** Opening The data block **

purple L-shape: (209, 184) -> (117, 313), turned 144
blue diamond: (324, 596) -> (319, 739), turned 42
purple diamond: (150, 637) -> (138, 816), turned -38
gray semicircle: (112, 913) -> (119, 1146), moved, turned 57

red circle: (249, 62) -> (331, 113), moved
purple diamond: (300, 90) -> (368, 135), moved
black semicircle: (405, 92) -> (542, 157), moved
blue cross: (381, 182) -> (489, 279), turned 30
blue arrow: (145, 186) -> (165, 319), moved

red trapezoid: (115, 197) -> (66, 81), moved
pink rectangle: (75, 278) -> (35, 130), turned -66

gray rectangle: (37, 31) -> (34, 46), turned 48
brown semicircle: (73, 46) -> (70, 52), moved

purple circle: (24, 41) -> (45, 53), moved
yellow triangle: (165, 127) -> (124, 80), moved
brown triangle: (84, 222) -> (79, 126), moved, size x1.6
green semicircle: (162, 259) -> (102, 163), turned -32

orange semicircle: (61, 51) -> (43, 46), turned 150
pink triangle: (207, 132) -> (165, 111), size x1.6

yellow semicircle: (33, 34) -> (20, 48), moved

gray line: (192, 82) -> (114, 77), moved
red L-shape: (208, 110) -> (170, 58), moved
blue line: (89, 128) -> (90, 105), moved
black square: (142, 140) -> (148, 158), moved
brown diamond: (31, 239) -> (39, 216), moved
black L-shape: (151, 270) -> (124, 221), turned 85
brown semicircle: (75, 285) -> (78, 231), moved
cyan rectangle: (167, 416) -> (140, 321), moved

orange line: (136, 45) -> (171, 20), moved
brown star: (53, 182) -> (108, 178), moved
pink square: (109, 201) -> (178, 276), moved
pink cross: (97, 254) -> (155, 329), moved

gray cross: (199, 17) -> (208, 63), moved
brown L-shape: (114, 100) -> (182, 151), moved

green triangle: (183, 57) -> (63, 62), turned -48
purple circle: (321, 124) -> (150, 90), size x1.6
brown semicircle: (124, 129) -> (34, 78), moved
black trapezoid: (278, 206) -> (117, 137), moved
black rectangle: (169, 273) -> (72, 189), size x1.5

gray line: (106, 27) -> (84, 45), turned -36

** Closing The data block **

§ Exercise directions
Word for word, write out each entry shown above.

§ Answer section
purple L-shape: (209, 184) -> (117, 313), turned 144
blue diamond: (324, 596) -> (319, 739), turned 42
purple diamond: (150, 637) -> (138, 816), turned -38
gray semicircle: (112, 913) -> (119, 1146), moved, turned 57

red circle: (249, 62) -> (331, 113), moved
purple diamond: (300, 90) -> (368, 135), moved
black semicircle: (405, 92) -> (542, 157), moved
blue cross: (381, 182) -> (489, 279), turned 30
blue arrow: (145, 186) -> (165, 319), moved

red trapezoid: (115, 197) -> (66, 81), moved
pink rectangle: (75, 278) -> (35, 130), turned -66

gray rectangle: (37, 31) -> (34, 46), turned 48
brown semicircle: (73, 46) -> (70, 52), moved

purple circle: (24, 41) -> (45, 53), moved
yellow triangle: (165, 127) -> (124, 80), moved
brown triangle: (84, 222) -> (79, 126), moved, size x1.6
green semicircle: (162, 259) -> (102, 163), turned -32

orange semicircle: (61, 51) -> (43, 46), turned 150
pink triangle: (207, 132) -> (165, 111), size x1.6

yellow semicircle: (33, 34) -> (20, 48), moved

gray line: (192, 82) -> (114, 77), moved
red L-shape: (208, 110) -> (170, 58), moved
blue line: (89, 128) -> (90, 105), moved
black square: (142, 140) -> (148, 158), moved
brown diamond: (31, 239) -> (39, 216), moved
black L-shape: (151, 270) -> (124, 221), turned 85
brown semicircle: (75, 285) -> (78, 231), moved
cyan rectangle: (167, 416) -> (140, 321), moved

orange line: (136, 45) -> (171, 20), moved
brown star: (53, 182) -> (108, 178), moved
pink square: (109, 201) -> (178, 276), moved
pink cross: (97, 254) -> (155, 329), moved

gray cross: (199, 17) -> (208, 63), moved
brown L-shape: (114, 100) -> (182, 151), moved

green triangle: (183, 57) -> (63, 62), turned -48
purple circle: (321, 124) -> (150, 90), size x1.6
brown semicircle: (124, 129) -> (34, 78), moved
black trapezoid: (278, 206) -> (117, 137), moved
black rectangle: (169, 273) -> (72, 189), size x1.5

gray line: (106, 27) -> (84, 45), turned -36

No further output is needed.